Data under study below:

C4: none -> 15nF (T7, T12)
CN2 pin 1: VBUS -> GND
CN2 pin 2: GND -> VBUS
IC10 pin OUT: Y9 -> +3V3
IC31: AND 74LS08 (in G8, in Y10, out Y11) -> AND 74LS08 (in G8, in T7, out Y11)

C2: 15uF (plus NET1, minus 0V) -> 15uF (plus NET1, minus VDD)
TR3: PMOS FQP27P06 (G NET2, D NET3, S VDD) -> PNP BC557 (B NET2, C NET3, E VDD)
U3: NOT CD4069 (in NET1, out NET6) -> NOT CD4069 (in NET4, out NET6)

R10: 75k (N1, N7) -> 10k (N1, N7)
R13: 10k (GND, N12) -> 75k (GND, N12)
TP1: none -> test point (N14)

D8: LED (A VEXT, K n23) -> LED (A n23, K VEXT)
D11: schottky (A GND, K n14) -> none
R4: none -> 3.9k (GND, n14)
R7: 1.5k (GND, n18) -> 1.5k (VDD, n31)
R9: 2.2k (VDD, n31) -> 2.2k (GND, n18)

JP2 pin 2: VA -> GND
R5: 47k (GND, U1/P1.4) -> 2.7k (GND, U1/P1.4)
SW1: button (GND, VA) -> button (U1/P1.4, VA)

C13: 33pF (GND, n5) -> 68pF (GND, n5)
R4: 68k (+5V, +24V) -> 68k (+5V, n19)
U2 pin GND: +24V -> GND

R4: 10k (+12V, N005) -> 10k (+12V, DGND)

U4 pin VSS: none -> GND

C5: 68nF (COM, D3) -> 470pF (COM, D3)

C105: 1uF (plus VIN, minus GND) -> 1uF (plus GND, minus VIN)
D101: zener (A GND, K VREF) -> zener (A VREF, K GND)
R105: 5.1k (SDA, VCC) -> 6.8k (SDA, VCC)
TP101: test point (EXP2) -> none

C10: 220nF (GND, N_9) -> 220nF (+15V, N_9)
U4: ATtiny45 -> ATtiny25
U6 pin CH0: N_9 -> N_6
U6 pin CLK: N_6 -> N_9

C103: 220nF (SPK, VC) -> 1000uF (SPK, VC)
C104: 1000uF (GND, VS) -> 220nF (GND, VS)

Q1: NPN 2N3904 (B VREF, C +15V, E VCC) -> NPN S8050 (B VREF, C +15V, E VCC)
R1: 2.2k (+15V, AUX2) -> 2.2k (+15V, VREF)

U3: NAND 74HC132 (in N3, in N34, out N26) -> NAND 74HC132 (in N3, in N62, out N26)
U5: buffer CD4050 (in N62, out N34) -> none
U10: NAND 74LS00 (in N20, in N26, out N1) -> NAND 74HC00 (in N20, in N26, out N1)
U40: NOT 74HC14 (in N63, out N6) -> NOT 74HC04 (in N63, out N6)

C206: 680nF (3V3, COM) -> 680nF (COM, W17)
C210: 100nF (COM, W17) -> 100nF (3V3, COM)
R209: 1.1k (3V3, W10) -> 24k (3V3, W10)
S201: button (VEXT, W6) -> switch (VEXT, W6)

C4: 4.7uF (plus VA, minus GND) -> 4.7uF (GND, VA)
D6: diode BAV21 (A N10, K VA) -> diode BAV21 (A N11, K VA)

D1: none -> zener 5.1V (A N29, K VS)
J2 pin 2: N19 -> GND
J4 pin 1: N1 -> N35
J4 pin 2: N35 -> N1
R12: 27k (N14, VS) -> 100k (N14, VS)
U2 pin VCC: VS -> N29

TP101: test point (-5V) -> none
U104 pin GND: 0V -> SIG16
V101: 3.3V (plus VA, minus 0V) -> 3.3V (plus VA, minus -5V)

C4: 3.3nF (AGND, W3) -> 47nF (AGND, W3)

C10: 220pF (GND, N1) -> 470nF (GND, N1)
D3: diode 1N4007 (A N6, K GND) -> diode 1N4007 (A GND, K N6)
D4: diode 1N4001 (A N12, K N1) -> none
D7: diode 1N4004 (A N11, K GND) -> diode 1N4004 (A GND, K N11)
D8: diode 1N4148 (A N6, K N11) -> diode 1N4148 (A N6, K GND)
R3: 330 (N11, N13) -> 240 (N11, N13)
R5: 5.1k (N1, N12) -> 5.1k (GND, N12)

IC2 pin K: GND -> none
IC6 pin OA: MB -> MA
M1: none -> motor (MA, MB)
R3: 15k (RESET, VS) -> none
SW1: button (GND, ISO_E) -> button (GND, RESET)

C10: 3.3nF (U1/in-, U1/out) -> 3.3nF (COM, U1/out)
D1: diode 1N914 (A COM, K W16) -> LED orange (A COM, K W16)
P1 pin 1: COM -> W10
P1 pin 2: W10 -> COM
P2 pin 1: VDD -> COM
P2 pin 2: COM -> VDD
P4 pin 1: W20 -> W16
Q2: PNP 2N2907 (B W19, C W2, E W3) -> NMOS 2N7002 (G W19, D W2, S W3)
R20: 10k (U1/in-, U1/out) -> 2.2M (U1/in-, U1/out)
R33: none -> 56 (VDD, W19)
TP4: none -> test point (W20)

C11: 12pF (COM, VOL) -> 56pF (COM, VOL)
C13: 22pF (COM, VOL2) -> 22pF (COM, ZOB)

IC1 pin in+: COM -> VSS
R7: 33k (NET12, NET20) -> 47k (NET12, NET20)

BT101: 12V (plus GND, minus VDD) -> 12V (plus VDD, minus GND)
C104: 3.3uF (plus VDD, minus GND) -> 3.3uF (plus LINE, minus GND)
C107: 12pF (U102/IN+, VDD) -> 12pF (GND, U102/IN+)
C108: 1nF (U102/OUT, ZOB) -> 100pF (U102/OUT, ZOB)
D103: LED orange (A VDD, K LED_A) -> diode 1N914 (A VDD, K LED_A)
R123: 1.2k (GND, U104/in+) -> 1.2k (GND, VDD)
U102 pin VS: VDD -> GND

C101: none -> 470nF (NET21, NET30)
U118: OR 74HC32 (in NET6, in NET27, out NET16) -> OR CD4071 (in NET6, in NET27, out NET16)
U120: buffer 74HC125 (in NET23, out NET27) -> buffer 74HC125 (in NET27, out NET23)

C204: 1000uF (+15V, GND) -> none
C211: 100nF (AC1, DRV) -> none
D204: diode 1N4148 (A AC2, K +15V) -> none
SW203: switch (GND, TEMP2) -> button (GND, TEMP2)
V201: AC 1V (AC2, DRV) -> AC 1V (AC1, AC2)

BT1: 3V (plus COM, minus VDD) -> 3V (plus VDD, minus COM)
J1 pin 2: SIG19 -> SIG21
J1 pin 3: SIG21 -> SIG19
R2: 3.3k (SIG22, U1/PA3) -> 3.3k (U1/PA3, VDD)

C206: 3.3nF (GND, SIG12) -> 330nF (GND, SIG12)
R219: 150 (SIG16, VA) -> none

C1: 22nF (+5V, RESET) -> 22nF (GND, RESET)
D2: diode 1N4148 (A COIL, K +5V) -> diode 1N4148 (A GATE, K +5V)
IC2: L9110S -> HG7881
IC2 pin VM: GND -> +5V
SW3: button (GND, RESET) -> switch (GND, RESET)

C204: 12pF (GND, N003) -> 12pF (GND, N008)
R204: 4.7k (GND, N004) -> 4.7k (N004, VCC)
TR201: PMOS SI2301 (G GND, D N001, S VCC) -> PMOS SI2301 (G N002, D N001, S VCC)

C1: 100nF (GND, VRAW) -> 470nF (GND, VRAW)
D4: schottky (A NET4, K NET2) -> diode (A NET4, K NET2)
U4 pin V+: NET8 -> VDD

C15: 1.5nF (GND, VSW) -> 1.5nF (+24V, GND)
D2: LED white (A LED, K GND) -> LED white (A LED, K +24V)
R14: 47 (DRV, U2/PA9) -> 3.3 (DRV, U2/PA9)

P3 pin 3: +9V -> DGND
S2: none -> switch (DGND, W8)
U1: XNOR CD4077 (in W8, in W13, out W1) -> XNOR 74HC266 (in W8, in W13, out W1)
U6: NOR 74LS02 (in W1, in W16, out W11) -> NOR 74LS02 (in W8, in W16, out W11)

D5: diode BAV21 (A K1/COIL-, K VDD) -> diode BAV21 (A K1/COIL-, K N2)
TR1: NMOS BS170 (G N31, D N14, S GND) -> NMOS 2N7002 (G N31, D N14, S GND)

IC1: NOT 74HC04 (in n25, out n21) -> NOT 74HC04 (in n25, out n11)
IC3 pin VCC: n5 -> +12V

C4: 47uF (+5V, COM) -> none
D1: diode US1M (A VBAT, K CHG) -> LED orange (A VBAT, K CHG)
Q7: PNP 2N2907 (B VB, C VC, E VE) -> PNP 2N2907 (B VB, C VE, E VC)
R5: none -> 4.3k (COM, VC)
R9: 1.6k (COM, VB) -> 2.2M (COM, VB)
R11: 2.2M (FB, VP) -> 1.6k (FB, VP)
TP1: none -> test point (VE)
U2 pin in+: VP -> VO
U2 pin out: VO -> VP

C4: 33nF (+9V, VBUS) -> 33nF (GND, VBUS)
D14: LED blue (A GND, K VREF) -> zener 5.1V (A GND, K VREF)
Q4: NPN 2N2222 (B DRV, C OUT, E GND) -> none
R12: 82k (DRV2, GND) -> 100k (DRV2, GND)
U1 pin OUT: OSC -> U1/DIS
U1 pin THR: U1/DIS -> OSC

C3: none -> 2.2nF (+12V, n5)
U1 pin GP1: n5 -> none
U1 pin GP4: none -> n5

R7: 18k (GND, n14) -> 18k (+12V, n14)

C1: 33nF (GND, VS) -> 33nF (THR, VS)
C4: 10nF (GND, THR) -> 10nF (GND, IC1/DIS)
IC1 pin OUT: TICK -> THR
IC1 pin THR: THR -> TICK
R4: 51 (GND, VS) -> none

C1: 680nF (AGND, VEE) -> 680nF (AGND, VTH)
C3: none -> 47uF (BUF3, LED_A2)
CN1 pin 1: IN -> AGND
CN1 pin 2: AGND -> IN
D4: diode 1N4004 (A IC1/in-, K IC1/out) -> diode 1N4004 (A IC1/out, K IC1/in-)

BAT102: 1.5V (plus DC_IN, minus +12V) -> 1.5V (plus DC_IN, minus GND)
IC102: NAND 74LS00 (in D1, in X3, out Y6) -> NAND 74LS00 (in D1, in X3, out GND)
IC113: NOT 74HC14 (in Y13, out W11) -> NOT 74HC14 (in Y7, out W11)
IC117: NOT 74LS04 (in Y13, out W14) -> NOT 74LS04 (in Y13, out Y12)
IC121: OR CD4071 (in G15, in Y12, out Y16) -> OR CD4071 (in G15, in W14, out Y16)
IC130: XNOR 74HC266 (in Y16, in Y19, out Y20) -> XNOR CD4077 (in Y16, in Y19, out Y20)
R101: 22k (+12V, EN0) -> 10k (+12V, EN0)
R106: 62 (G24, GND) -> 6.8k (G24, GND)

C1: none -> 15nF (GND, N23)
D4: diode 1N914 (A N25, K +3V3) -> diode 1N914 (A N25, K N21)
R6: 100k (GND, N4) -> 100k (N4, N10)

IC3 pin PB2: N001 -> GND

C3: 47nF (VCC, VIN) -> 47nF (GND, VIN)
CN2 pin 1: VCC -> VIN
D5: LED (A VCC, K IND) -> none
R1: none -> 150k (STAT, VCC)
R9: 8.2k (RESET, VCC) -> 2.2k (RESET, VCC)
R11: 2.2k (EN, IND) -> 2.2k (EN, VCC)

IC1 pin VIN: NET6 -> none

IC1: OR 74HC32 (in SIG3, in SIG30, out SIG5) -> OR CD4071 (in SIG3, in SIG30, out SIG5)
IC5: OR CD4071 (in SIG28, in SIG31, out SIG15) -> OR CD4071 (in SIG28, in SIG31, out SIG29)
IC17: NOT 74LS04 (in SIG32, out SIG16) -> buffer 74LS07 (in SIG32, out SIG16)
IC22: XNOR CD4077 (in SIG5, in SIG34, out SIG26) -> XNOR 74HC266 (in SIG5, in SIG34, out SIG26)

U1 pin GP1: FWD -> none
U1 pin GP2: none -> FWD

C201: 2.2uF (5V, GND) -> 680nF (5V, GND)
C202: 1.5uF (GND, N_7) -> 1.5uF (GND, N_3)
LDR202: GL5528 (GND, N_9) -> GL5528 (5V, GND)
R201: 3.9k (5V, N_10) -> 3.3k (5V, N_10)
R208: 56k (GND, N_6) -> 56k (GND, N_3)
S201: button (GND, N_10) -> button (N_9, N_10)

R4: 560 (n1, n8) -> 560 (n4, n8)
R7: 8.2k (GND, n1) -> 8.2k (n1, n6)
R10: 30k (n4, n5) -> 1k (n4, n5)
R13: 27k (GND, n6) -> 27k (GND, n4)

End of Data under study.

Try it = Please count how many lines of the records include "zener", giving the number and nothing else.

Solution to the exercise = 3